What the exercise asks:
An exact copy is the goal: every line from the one containing "none -> black brick A4:B4 level 1" to the end of the material below, pictures excluded.

Excerpted records:
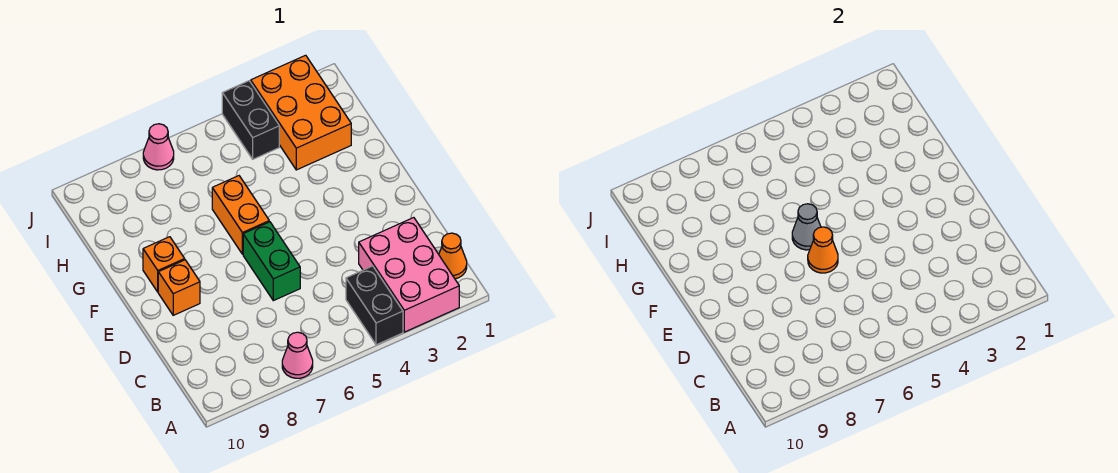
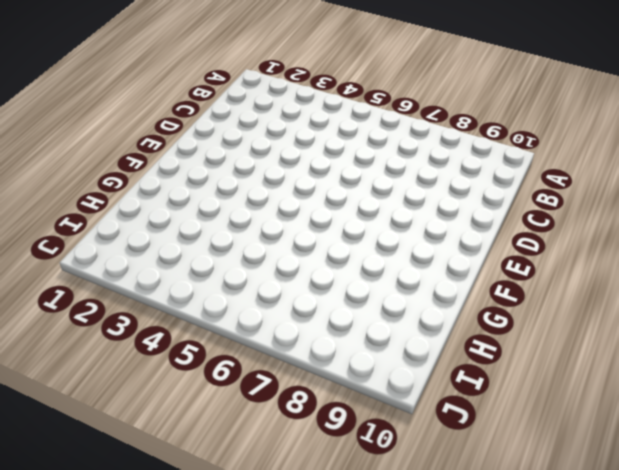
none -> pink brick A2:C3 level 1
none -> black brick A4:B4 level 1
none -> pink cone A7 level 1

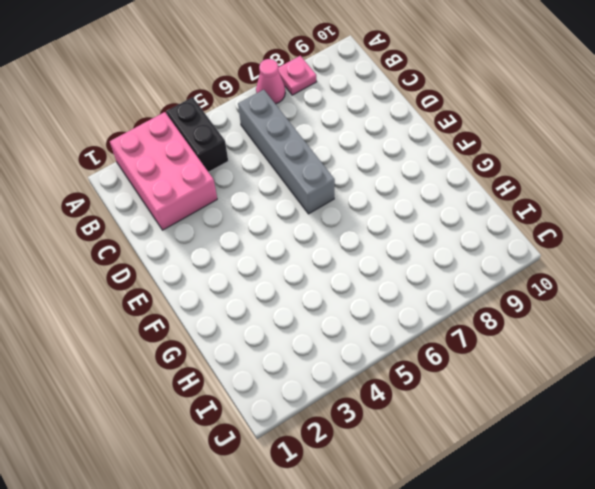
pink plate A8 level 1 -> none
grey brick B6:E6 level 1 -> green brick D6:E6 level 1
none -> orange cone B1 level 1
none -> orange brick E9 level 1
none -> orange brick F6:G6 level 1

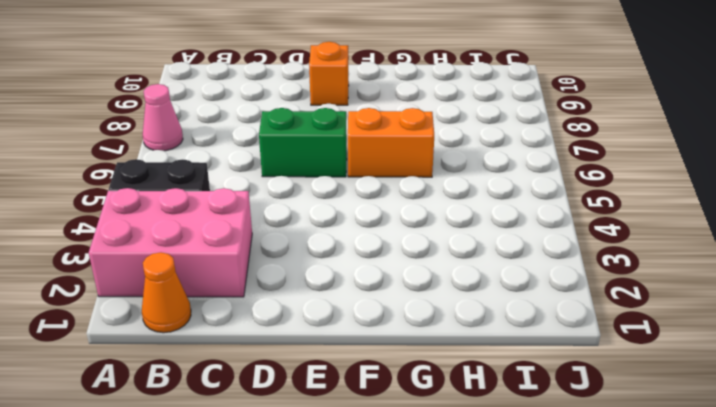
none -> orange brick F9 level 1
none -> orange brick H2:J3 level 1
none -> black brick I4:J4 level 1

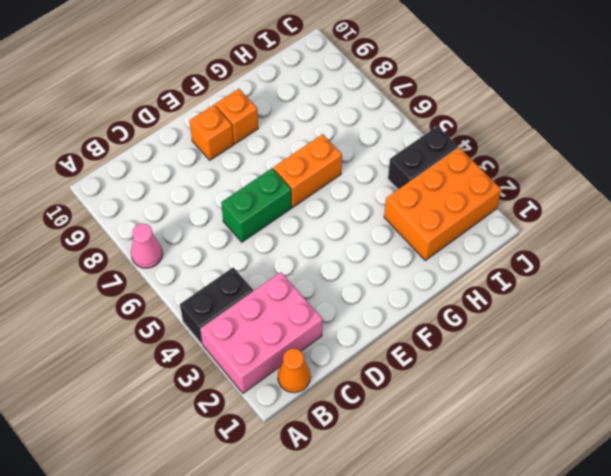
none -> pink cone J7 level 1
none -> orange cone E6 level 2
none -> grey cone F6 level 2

Solution to the problem:
none -> black brick A4:B4 level 1
none -> pink cone A7 level 1

pink plate A8 level 1 -> none
grey brick B6:E6 level 1 -> green brick D6:E6 level 1
none -> orange cone B1 level 1
none -> orange brick E9 level 1
none -> orange brick F6:G6 level 1

none -> orange brick F9 level 1
none -> orange brick H2:J3 level 1
none -> black brick I4:J4 level 1

none -> pink cone J7 level 1
none -> orange cone E6 level 2
none -> grey cone F6 level 2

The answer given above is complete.